HOW TO COMPLETE THIS TASK => All of the data below should be printed again exactly, pictures excluded.

───── DATA PROVIDED ─────

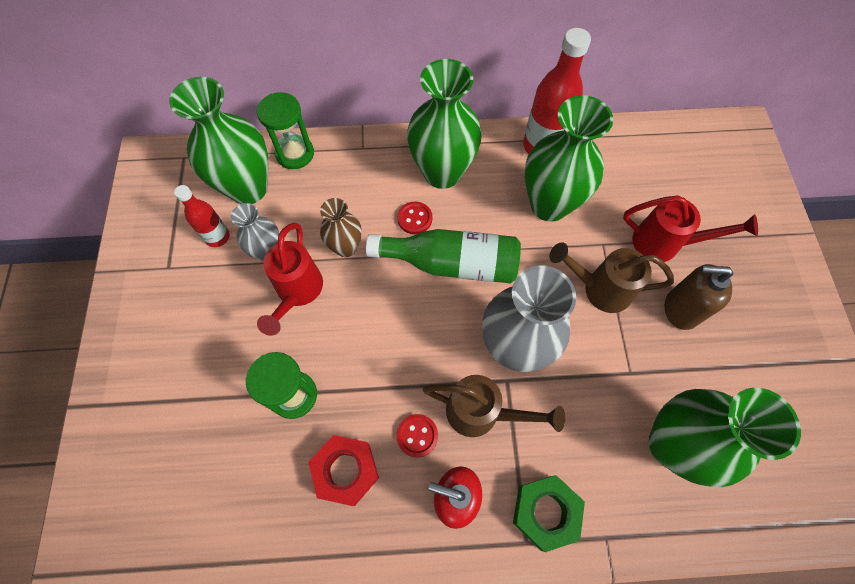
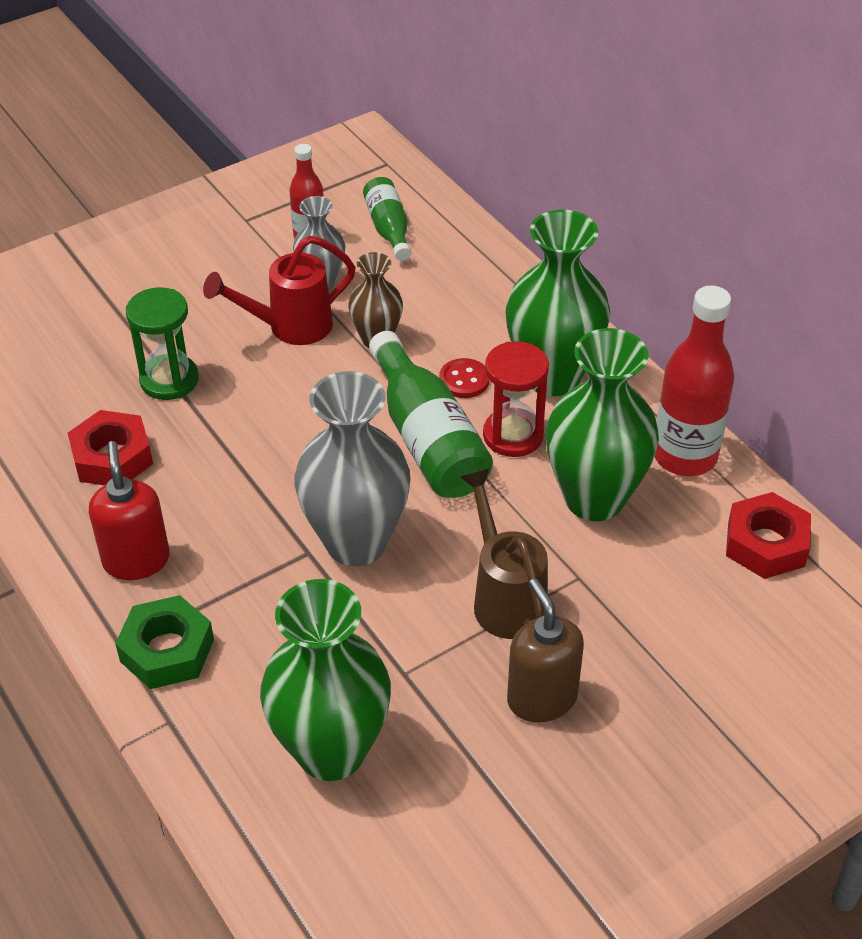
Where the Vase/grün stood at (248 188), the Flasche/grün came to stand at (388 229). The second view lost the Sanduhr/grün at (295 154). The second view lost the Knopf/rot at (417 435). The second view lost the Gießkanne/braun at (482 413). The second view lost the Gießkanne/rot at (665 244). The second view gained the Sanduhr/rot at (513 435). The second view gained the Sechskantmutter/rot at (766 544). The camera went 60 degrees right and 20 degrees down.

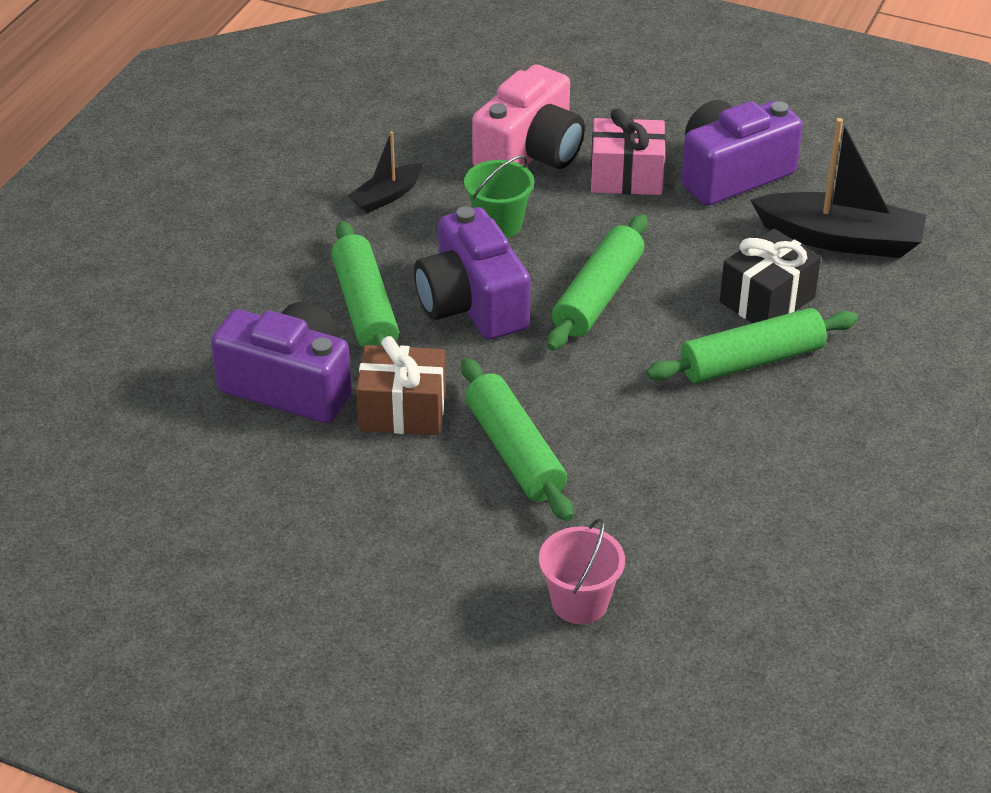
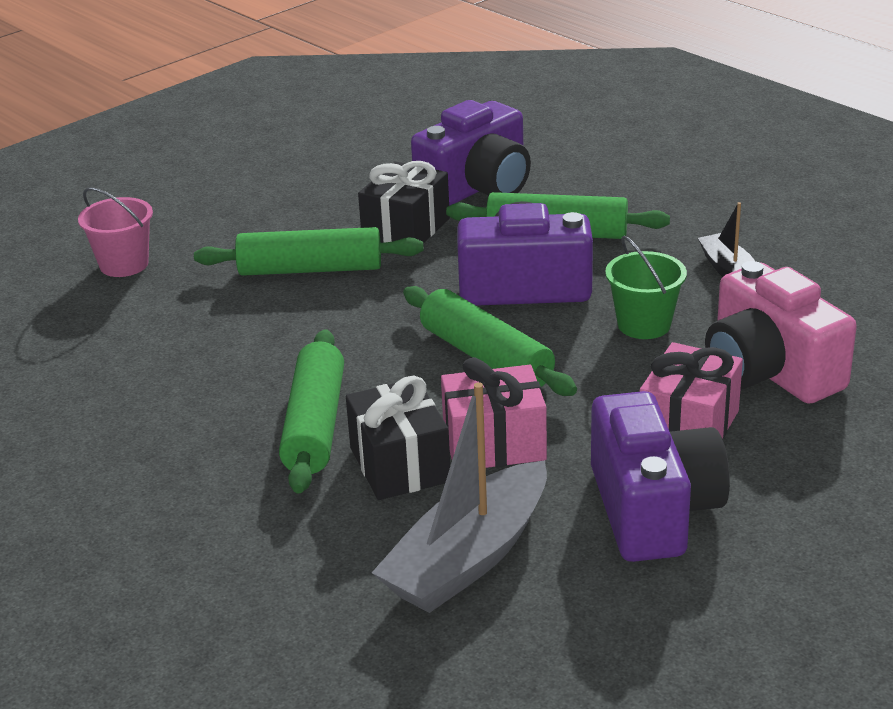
What was the Geschenk/braun at (402 410) turned into the Geschenk/schwarz at (406 229). What was the Boot/schwarz at (840 239) turned into the Boot/grau at (468 558). The second view gained the Geschenk/rosa at (494 444). The camera went 115 degrees right and 10 degrees down.

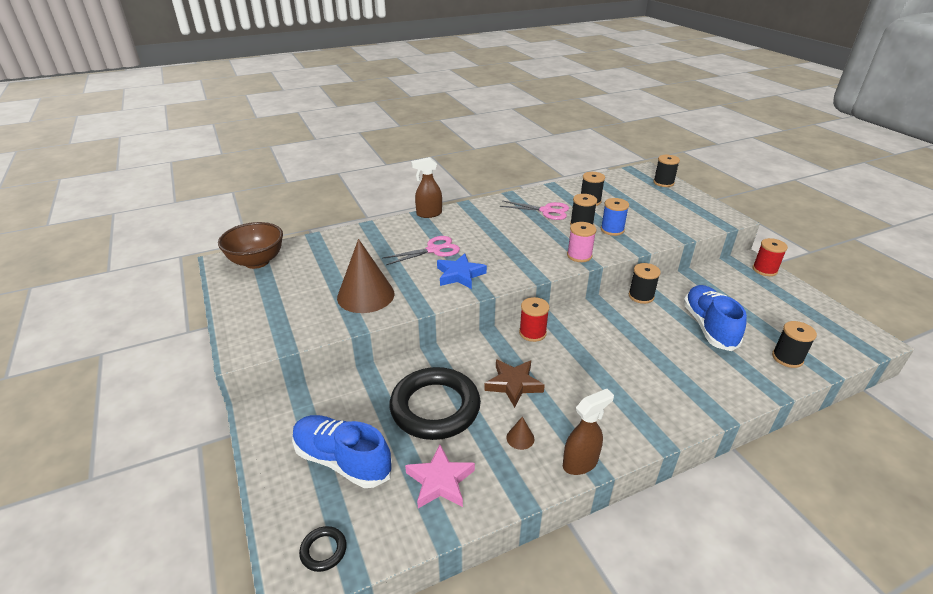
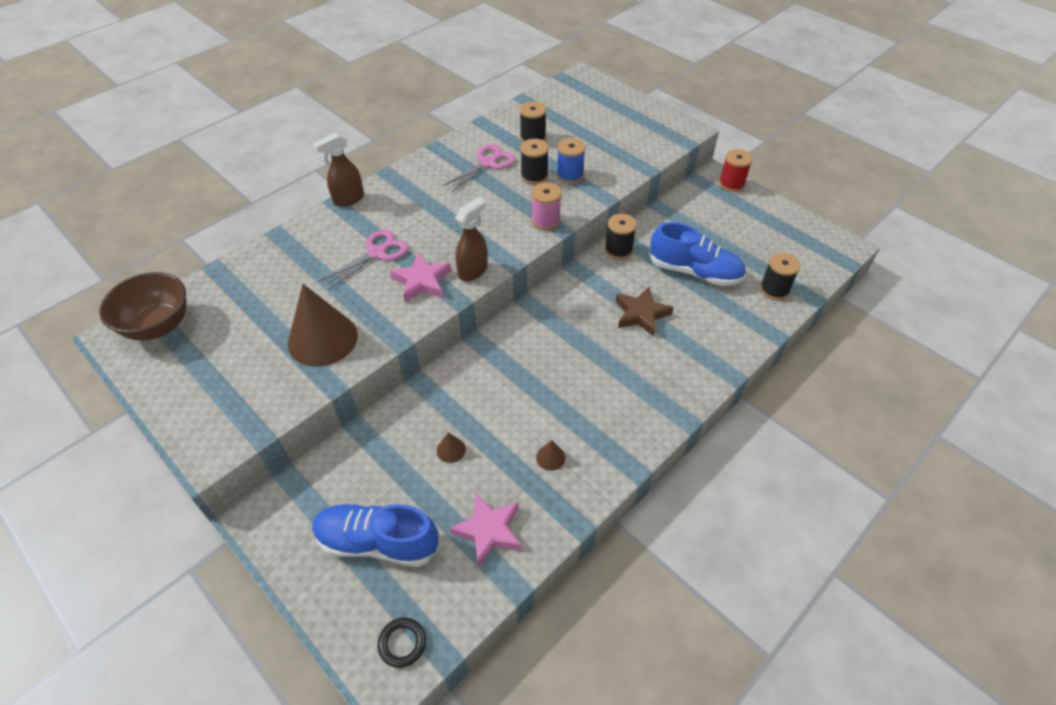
Where the Ring/schwarz stood at (435 407), the Kegel/braun came to stand at (451 450). What was the Stern/blau at (460 275) turned into the Stern/rosa at (422 281). The Stern/braun ended up elsewhere, having gone from (513 384) to (641 314). The Schere/rosa at (546 211) ended up facing another way, 45 degrees counterclockwise from before. The second view lost the Garnrolle/rot at (532 333). The Sprühflasche/braun ended up elsewhere, having gone from (580 463) to (473 271). The second view lost the Garnrolle/schwarz at (663 183). The Schuh/blau at (709 327) ended up facing another way, 135 degrees clockwise from before. The camera went 20 degrees left and 15 degrees up.

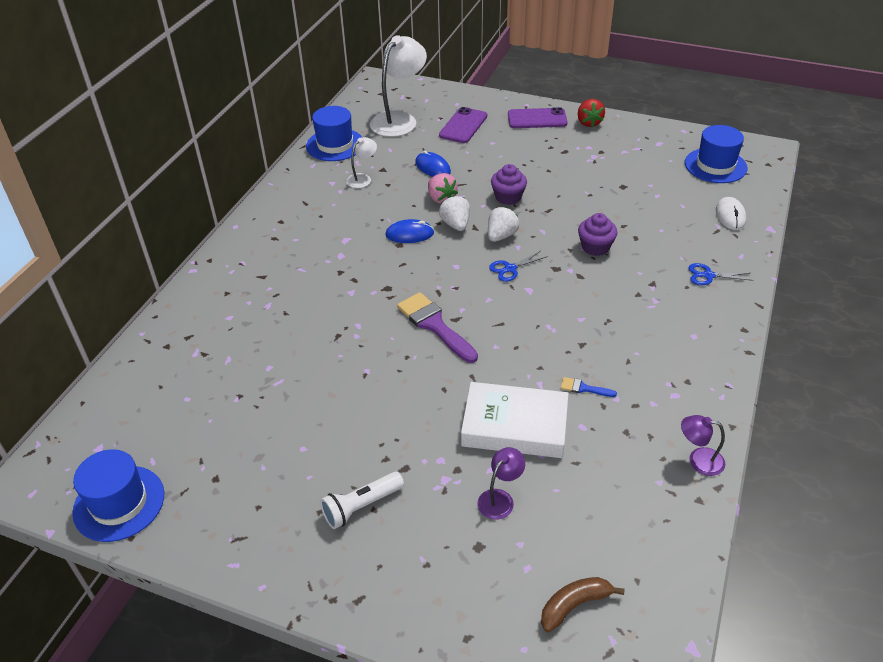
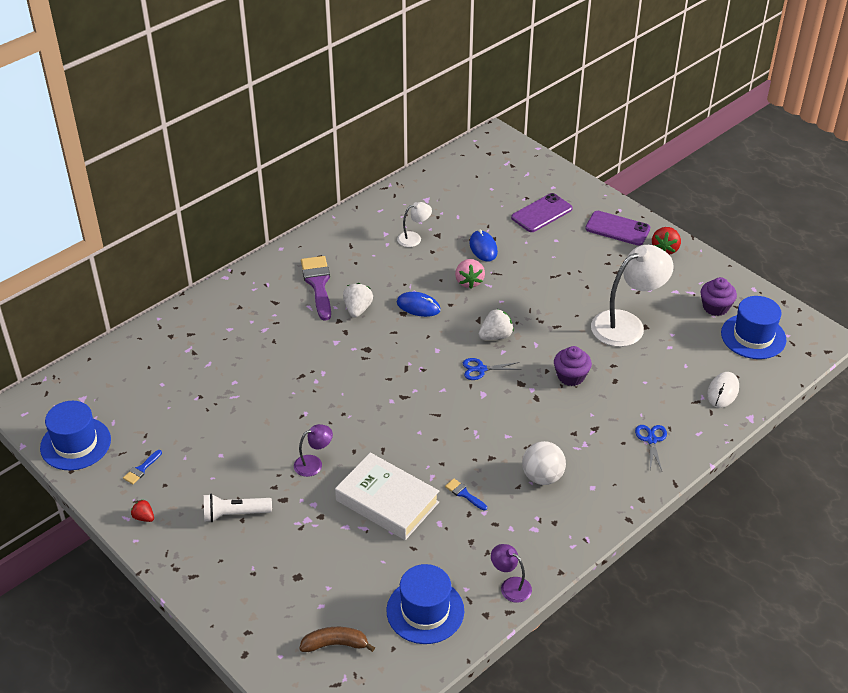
The Hut/blau ended up elsewhere, having gone from (335 145) to (425 611). The Lampe/weiß ended up elsewhere, having gone from (399 119) to (627 324). The Pinsel/lila ended up elsewhere, having gone from (434 325) to (318 284). The Erdbeere/weiß ended up elsewhere, having gone from (455 224) to (357 309). The Lampe/lila ended up elsewhere, having gone from (500 498) to (314 463). The Muffin/lila ended up elsewhere, having gone from (508 197) to (715 307). The Schere/blau at (708 275) ended up facing another way, 60 degrees clockwise from before. The second view gained the Pinsel/blau at (141 469). The second view gained the Erdbeere/rot at (144 517). The second view gained the Ball/weiß at (542 477). The camera went 25 degrees right and 0 degrees up.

─────

ANSWER TO THE PROBLEM =>
Where the Vase/grün stood at (248 188), the Flasche/grün came to stand at (388 229). The second view lost the Sanduhr/grün at (295 154). The second view lost the Knopf/rot at (417 435). The second view lost the Gießkanne/braun at (482 413). The second view lost the Gießkanne/rot at (665 244). The second view gained the Sanduhr/rot at (513 435). The second view gained the Sechskantmutter/rot at (766 544). The camera went 60 degrees right and 20 degrees down.

What was the Geschenk/braun at (402 410) turned into the Geschenk/schwarz at (406 229). What was the Boot/schwarz at (840 239) turned into the Boot/grau at (468 558). The second view gained the Geschenk/rosa at (494 444). The camera went 115 degrees right and 10 degrees down.

Where the Ring/schwarz stood at (435 407), the Kegel/braun came to stand at (451 450). What was the Stern/blau at (460 275) turned into the Stern/rosa at (422 281). The Stern/braun ended up elsewhere, having gone from (513 384) to (641 314). The Schere/rosa at (546 211) ended up facing another way, 45 degrees counterclockwise from before. The second view lost the Garnrolle/rot at (532 333). The Sprühflasche/braun ended up elsewhere, having gone from (580 463) to (473 271). The second view lost the Garnrolle/schwarz at (663 183). The Schuh/blau at (709 327) ended up facing another way, 135 degrees clockwise from before. The camera went 20 degrees left and 15 degrees up.

The Hut/blau ended up elsewhere, having gone from (335 145) to (425 611). The Lampe/weiß ended up elsewhere, having gone from (399 119) to (627 324). The Pinsel/lila ended up elsewhere, having gone from (434 325) to (318 284). The Erdbeere/weiß ended up elsewhere, having gone from (455 224) to (357 309). The Lampe/lila ended up elsewhere, having gone from (500 498) to (314 463). The Muffin/lila ended up elsewhere, having gone from (508 197) to (715 307). The Schere/blau at (708 275) ended up facing another way, 60 degrees clockwise from before. The second view gained the Pinsel/blau at (141 469). The second view gained the Erdbeere/rot at (144 517). The second view gained the Ball/weiß at (542 477). The camera went 25 degrees right and 0 degrees up.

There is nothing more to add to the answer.